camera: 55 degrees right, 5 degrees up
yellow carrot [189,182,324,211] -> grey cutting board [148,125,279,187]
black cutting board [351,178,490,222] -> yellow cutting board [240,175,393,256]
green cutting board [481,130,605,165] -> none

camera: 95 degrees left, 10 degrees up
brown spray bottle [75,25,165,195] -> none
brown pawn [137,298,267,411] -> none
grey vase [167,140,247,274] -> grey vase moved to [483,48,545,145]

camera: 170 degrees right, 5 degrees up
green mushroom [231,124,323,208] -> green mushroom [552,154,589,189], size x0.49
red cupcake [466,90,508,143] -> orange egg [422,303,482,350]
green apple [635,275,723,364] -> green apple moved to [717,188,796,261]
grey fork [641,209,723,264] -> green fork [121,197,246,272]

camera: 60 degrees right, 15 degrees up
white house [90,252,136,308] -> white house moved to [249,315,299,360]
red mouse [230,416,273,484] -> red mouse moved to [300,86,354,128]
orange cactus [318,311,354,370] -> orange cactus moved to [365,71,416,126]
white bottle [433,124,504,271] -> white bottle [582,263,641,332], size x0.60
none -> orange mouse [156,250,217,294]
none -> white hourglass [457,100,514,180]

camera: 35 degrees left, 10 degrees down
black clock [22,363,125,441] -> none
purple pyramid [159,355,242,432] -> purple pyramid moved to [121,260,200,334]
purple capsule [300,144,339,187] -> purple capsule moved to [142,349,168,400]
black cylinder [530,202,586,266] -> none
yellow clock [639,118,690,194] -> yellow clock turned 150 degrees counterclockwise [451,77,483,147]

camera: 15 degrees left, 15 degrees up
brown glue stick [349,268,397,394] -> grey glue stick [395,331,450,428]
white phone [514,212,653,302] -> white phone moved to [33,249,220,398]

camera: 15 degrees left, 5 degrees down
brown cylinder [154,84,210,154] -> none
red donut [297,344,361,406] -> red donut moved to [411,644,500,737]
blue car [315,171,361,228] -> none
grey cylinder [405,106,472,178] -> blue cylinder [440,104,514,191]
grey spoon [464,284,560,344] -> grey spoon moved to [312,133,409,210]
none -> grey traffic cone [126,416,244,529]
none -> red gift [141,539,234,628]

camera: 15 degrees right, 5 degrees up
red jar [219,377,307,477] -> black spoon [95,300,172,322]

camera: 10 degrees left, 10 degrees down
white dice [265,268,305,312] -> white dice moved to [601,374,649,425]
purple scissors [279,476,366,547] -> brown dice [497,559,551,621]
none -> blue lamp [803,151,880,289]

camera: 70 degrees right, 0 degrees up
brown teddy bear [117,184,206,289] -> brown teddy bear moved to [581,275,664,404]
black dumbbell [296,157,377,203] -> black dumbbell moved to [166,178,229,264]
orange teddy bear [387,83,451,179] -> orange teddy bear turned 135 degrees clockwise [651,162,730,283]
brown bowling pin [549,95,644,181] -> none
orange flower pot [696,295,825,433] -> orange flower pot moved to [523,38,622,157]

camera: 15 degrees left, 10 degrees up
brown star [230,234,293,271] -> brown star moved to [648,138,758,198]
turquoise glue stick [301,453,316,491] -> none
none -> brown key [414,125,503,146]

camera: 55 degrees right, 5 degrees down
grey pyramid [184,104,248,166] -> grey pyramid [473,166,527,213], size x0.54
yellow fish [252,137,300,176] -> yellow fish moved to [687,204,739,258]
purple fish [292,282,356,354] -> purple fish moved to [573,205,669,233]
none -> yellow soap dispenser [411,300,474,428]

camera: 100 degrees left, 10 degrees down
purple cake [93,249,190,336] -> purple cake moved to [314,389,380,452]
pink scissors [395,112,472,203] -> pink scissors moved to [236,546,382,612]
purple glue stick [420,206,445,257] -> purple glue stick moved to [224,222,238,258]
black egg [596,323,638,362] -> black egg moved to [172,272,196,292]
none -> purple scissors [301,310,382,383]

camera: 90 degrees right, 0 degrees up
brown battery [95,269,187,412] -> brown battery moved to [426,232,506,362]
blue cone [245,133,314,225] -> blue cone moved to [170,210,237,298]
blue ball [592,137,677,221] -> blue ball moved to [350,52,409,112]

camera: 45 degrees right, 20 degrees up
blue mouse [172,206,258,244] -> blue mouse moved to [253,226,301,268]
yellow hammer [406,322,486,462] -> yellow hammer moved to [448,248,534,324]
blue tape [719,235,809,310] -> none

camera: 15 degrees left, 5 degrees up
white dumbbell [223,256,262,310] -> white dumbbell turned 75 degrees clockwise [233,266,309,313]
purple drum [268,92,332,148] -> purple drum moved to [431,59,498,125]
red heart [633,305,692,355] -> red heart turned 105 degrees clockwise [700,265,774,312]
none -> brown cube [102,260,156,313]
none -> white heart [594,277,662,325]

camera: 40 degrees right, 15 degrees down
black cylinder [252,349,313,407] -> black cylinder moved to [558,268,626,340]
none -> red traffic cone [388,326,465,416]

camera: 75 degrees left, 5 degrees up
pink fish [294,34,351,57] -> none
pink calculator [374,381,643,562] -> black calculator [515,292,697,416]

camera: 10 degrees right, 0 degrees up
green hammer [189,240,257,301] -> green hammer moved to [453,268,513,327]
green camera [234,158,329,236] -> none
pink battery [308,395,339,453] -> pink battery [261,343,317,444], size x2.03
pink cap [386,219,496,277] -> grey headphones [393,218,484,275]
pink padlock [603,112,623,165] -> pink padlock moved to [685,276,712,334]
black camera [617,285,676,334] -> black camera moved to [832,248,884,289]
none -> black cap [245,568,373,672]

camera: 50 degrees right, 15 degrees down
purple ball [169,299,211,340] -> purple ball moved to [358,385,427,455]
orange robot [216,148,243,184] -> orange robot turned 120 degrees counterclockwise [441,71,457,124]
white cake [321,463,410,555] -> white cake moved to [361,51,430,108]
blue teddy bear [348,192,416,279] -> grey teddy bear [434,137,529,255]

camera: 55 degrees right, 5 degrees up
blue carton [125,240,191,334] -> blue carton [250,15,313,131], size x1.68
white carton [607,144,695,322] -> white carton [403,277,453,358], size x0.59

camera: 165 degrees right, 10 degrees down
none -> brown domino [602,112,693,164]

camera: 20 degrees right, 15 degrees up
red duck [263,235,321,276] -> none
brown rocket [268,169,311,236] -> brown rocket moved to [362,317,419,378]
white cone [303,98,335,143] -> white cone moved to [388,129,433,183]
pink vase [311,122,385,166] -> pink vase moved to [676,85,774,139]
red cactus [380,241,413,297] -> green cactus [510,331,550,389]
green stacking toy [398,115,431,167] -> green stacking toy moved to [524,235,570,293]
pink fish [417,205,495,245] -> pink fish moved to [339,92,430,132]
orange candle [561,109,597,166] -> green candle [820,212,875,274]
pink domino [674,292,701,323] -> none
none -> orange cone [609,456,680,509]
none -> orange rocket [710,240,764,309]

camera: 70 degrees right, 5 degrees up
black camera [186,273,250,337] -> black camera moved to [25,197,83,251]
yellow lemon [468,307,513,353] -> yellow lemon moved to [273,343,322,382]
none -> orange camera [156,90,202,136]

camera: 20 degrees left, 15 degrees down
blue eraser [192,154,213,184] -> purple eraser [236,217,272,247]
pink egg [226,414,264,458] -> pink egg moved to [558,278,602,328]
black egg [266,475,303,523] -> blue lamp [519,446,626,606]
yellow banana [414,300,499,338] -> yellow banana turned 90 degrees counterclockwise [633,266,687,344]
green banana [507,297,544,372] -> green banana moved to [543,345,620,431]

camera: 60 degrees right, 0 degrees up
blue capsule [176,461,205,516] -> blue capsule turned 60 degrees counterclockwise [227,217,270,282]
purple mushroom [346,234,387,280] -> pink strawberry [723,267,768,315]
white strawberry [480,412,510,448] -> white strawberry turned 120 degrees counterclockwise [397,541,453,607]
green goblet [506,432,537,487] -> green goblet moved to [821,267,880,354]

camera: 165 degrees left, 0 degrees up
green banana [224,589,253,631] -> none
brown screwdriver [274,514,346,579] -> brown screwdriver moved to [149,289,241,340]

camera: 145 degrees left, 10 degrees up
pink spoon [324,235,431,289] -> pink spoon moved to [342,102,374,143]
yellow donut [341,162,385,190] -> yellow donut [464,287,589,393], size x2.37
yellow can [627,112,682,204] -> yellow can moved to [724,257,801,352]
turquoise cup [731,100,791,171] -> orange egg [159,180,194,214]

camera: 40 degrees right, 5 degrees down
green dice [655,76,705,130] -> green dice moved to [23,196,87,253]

===

EXERCISE DIRECTIONS - A verbatim transcription is required of the lines from the one with "pink domino [674,292,701,323] -> none" through the final line of the entries above, and of nothing else.

SOLVED PROBLEM -
pink domino [674,292,701,323] -> none
none -> orange cone [609,456,680,509]
none -> orange rocket [710,240,764,309]

camera: 70 degrees right, 5 degrees up
black camera [186,273,250,337] -> black camera moved to [25,197,83,251]
yellow lemon [468,307,513,353] -> yellow lemon moved to [273,343,322,382]
none -> orange camera [156,90,202,136]

camera: 20 degrees left, 15 degrees down
blue eraser [192,154,213,184] -> purple eraser [236,217,272,247]
pink egg [226,414,264,458] -> pink egg moved to [558,278,602,328]
black egg [266,475,303,523] -> blue lamp [519,446,626,606]
yellow banana [414,300,499,338] -> yellow banana turned 90 degrees counterclockwise [633,266,687,344]
green banana [507,297,544,372] -> green banana moved to [543,345,620,431]

camera: 60 degrees right, 0 degrees up
blue capsule [176,461,205,516] -> blue capsule turned 60 degrees counterclockwise [227,217,270,282]
purple mushroom [346,234,387,280] -> pink strawberry [723,267,768,315]
white strawberry [480,412,510,448] -> white strawberry turned 120 degrees counterclockwise [397,541,453,607]
green goblet [506,432,537,487] -> green goblet moved to [821,267,880,354]

camera: 165 degrees left, 0 degrees up
green banana [224,589,253,631] -> none
brown screwdriver [274,514,346,579] -> brown screwdriver moved to [149,289,241,340]

camera: 145 degrees left, 10 degrees up
pink spoon [324,235,431,289] -> pink spoon moved to [342,102,374,143]
yellow donut [341,162,385,190] -> yellow donut [464,287,589,393], size x2.37
yellow can [627,112,682,204] -> yellow can moved to [724,257,801,352]
turquoise cup [731,100,791,171] -> orange egg [159,180,194,214]

camera: 40 degrees right, 5 degrees down
green dice [655,76,705,130] -> green dice moved to [23,196,87,253]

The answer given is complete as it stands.